▶ **Task item**:
What is needed is an exact copy of the entries, with the pictures excluded.

───── Entries shown

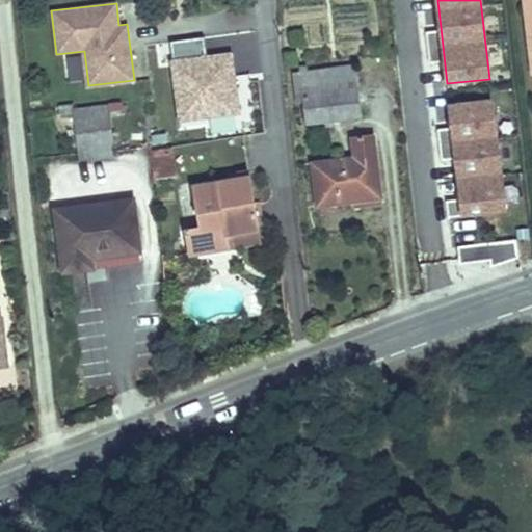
[(205,36),(170,41),(180,120),(239,112),(232,52),(207,55),(205,36)]
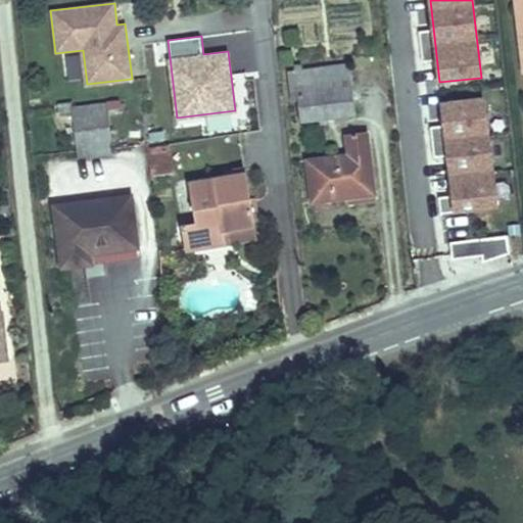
[(344,64),(296,69),(303,116),(351,110),(344,64)]
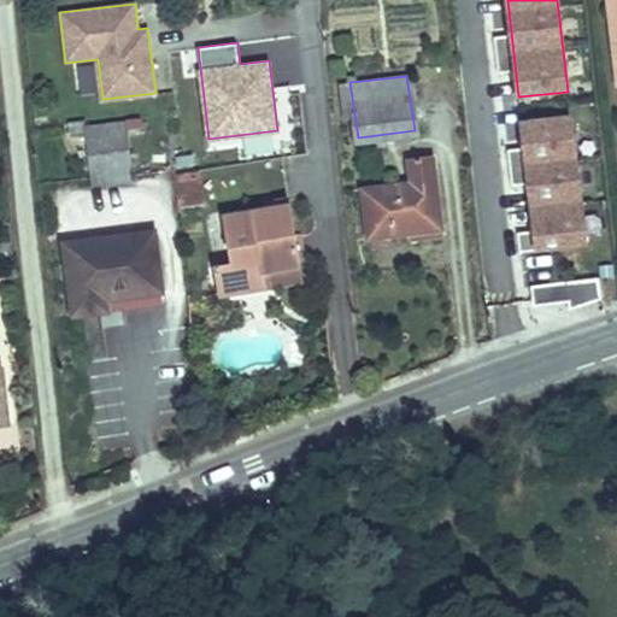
[(571,117),(521,123),(539,253),(588,246),(571,117)]
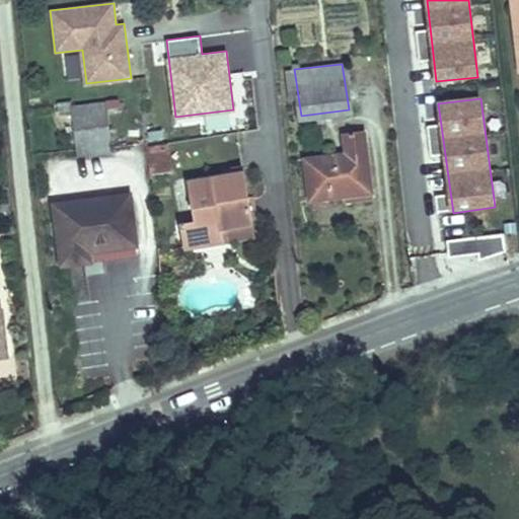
[(75,104),(77,131),(116,128),(112,100),(75,104)]
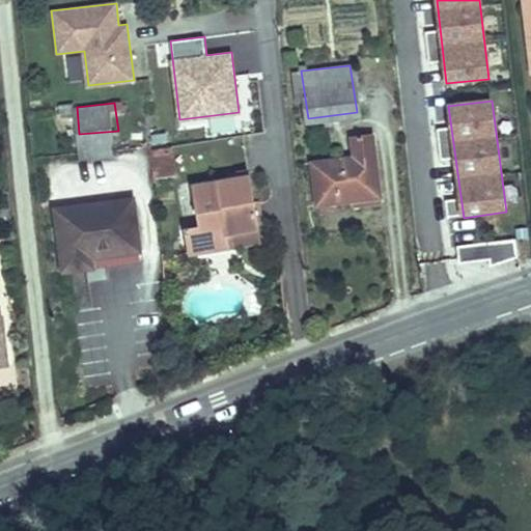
[(352,156),(314,158),(317,197),(379,192),(373,130),(351,132),(352,156)]
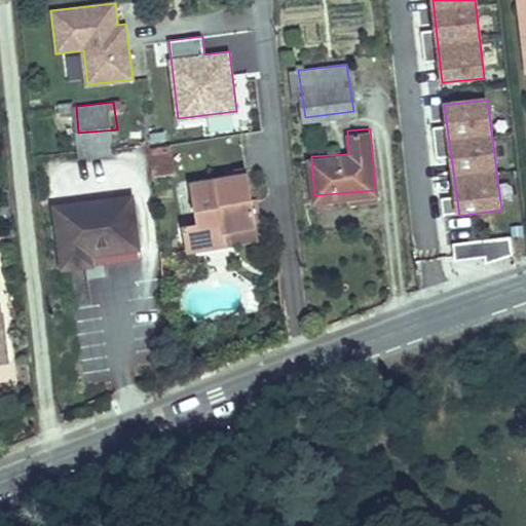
[(117,129),(78,133),(80,158),(119,154),(117,129)]
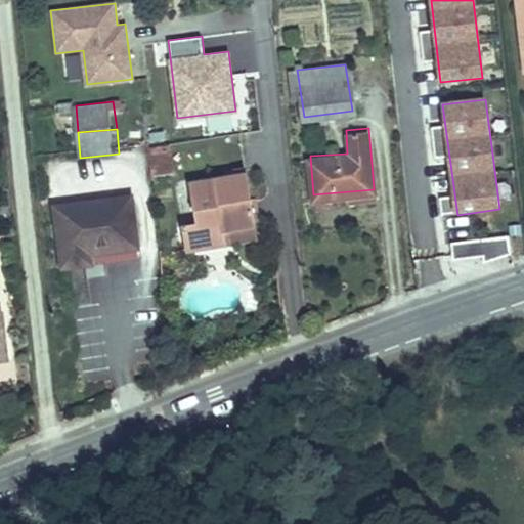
[(146,151),(154,177),(173,172),(166,146),(146,151)]
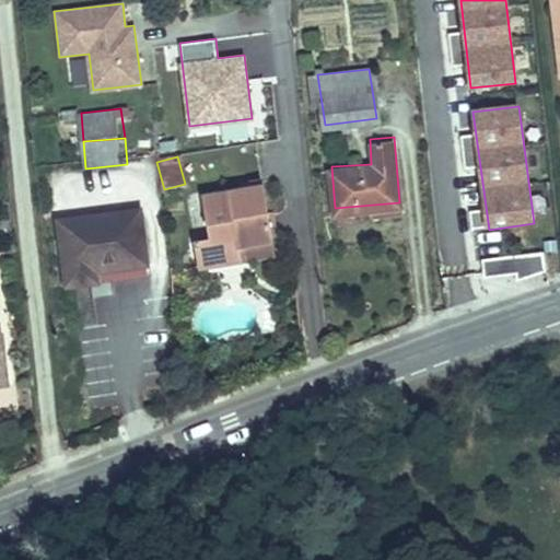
[(127,164),(85,168),(86,179),(128,175),(127,164)]
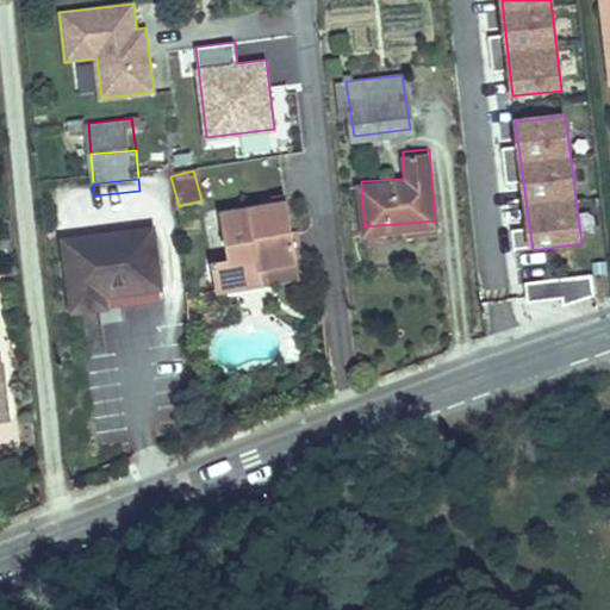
[(236,262),(219,267),(223,286),(304,269),(291,200),(226,215),(236,262)]
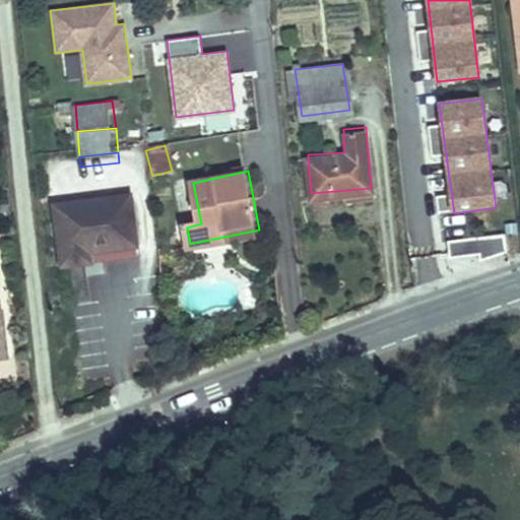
[(134,198),(61,207),(66,266),(141,257),(134,198)]
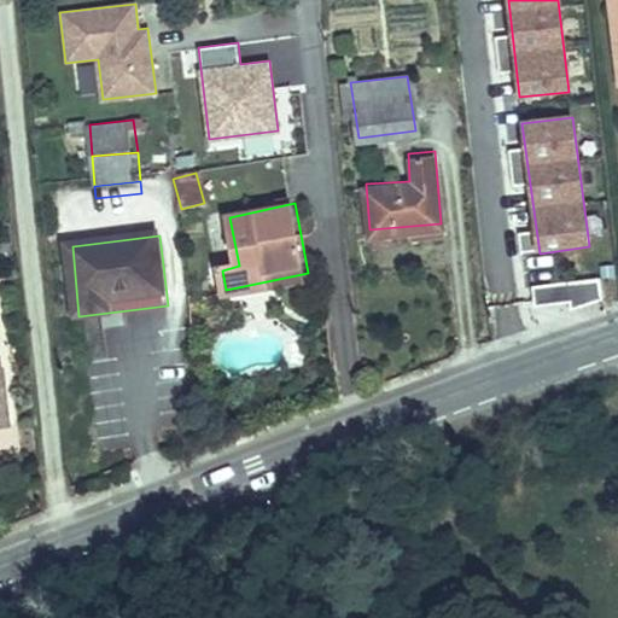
[(599,280),(532,289),(535,307),(572,302),(571,309),(601,299),(599,280)]
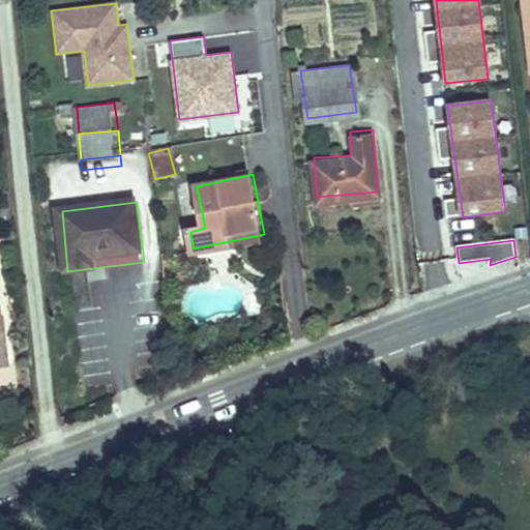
[(68,311),(90,310),(89,276),(67,276),(68,311)]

──────────

▶ **Exercise response**:
[(205,36),(170,41),(180,120),(239,112),(232,52),(207,55),(205,36)]
[(344,64),(296,69),(303,116),(351,110),(344,64)]
[(571,117),(521,123),(539,253),(588,246),(571,117)]
[(75,104),(77,131),(116,128),(112,100),(75,104)]
[(352,156),(314,158),(317,197),(379,192),(373,130),(351,132),(352,156)]
[(117,129),(78,133),(80,158),(119,154),(117,129)]
[(146,151),(154,177),(173,172),(166,146),(146,151)]
[(127,164),(85,168),(86,179),(128,175),(127,164)]
[(236,262),(219,267),(223,286),(304,269),(291,200),(226,215),(236,262)]
[(134,198),(61,207),(66,266),(141,257),(134,198)]
[(599,280),(532,289),(535,307),(572,302),(571,309),(601,299),(599,280)]
[(68,311),(90,310),(89,276),(67,276),(68,311)]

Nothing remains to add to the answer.